DIRECTIONS FOR THIS TASK =
List each line of the records that contains the string "kern", copying every such line in full.

DATA RECORDS =
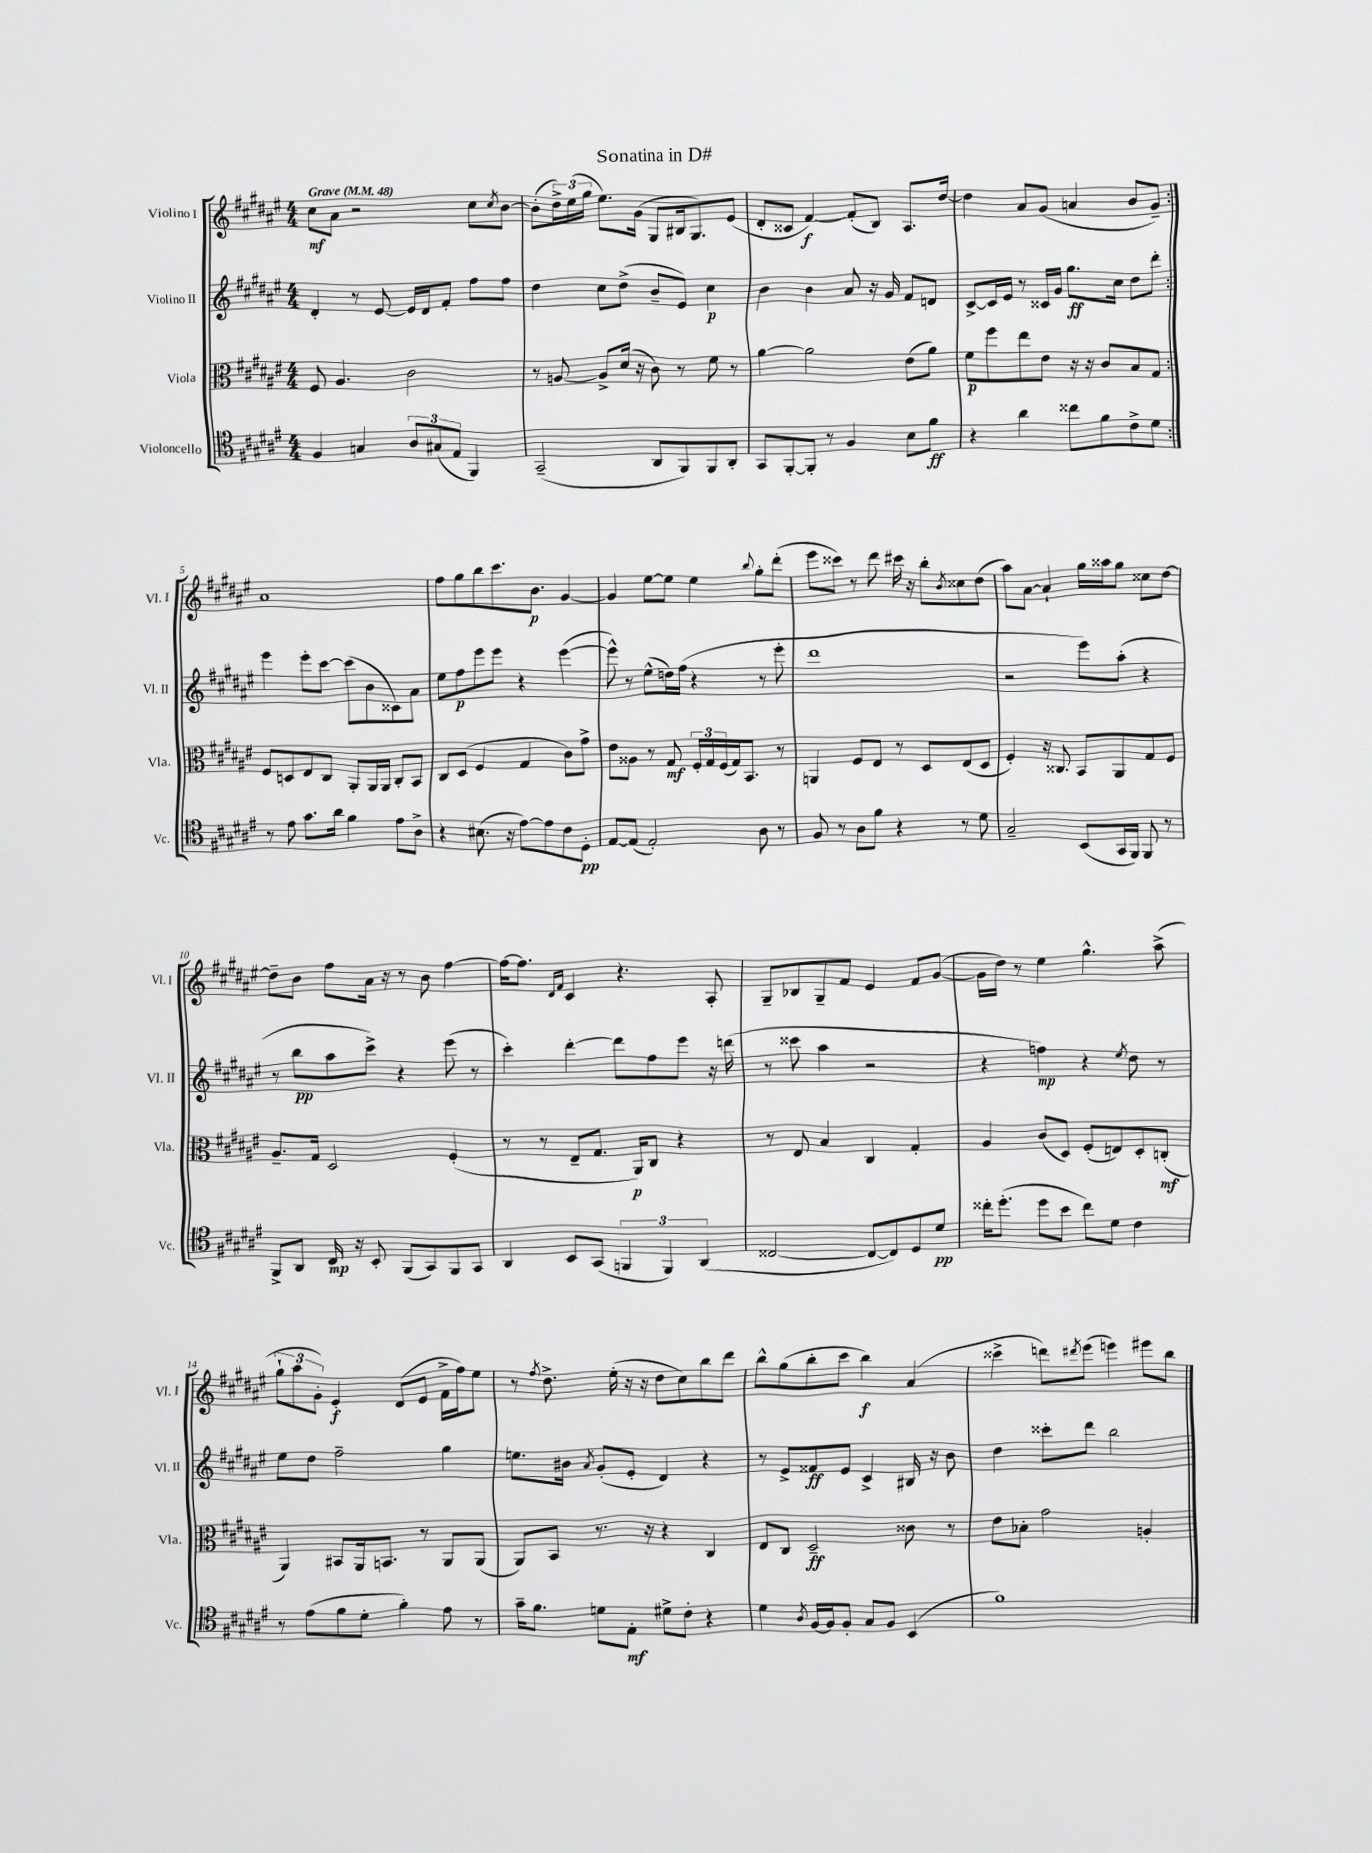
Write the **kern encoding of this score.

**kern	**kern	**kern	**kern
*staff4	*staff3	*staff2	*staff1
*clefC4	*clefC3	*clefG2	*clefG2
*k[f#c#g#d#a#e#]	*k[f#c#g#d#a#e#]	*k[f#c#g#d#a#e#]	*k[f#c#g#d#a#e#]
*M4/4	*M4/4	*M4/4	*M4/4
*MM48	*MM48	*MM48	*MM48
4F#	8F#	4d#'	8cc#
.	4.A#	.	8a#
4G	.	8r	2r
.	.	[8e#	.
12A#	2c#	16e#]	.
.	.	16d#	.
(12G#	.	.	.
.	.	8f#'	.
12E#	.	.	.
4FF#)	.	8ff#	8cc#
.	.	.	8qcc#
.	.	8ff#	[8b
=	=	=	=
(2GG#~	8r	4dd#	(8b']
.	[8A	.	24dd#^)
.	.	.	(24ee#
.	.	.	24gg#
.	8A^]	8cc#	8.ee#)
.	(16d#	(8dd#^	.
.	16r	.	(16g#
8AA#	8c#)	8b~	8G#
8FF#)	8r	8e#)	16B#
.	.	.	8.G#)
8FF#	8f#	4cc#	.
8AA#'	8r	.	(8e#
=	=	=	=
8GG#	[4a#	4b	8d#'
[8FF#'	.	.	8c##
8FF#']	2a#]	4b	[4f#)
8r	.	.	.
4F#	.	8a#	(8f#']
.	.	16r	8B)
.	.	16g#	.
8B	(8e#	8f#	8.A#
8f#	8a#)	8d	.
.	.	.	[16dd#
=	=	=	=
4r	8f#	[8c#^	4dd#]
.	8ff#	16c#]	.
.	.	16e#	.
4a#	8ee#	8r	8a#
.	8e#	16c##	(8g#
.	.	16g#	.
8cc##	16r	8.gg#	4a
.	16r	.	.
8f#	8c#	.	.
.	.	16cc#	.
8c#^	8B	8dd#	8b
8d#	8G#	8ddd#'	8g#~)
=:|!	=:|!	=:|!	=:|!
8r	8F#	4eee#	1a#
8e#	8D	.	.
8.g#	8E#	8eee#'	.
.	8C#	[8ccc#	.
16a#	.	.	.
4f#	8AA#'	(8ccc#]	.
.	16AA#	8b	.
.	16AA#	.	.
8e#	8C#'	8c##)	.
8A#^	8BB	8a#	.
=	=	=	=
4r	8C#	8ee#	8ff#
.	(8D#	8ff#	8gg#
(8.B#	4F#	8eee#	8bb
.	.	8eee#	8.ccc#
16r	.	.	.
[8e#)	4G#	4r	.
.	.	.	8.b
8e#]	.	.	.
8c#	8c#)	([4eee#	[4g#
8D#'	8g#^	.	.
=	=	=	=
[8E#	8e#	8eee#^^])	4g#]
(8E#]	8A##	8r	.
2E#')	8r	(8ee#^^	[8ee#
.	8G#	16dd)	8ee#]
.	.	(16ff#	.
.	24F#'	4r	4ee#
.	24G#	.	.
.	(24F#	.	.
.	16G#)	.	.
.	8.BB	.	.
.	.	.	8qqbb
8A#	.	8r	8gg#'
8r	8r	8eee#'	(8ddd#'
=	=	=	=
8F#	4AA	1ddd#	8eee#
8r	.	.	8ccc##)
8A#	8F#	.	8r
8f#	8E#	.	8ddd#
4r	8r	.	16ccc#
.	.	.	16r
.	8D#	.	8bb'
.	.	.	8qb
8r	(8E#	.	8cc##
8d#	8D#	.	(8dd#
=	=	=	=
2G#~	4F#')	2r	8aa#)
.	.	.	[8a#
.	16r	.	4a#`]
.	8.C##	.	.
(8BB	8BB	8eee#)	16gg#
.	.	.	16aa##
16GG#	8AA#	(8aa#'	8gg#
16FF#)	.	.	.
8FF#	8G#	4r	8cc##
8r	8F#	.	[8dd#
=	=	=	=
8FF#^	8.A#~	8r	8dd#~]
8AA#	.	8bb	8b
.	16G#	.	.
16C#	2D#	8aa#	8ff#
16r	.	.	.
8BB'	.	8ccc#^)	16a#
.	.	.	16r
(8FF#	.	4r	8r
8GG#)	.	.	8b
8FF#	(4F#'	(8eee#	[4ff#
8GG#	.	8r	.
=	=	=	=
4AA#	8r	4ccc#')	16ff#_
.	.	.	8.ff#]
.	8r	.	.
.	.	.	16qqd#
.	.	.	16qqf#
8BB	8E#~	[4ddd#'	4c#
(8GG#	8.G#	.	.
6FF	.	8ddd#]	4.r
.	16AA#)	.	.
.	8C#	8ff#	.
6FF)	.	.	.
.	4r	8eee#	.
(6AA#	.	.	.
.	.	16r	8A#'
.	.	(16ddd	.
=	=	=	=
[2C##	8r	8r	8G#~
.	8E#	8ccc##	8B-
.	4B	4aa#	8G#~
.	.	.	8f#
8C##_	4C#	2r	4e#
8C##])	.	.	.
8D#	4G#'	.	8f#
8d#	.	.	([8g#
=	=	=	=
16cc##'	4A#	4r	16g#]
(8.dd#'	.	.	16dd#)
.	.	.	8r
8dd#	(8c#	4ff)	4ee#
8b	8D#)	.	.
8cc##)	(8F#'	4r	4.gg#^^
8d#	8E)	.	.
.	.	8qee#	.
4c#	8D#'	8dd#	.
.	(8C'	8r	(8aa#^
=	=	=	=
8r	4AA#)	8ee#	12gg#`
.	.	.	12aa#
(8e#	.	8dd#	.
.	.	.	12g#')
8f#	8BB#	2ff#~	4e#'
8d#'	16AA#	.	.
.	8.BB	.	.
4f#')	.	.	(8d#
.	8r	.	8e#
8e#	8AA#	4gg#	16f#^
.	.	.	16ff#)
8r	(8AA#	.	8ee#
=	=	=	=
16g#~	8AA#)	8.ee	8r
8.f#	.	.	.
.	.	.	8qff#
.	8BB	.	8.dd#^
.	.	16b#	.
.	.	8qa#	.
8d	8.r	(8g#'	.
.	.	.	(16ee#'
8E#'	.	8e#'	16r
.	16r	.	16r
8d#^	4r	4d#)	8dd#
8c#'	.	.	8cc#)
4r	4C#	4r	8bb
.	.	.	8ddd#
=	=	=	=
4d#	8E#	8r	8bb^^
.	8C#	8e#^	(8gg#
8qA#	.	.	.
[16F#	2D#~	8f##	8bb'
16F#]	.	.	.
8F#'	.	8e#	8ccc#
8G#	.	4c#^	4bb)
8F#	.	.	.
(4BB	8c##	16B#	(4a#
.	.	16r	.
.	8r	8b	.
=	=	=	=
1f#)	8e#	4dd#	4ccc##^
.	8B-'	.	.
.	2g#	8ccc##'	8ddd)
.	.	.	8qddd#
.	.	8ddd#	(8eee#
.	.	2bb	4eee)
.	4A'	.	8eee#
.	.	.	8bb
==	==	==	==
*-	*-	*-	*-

EXERCISE SOLUTION =
Write the **kern encoding of this score.
**kern	**kern	**kern	**kern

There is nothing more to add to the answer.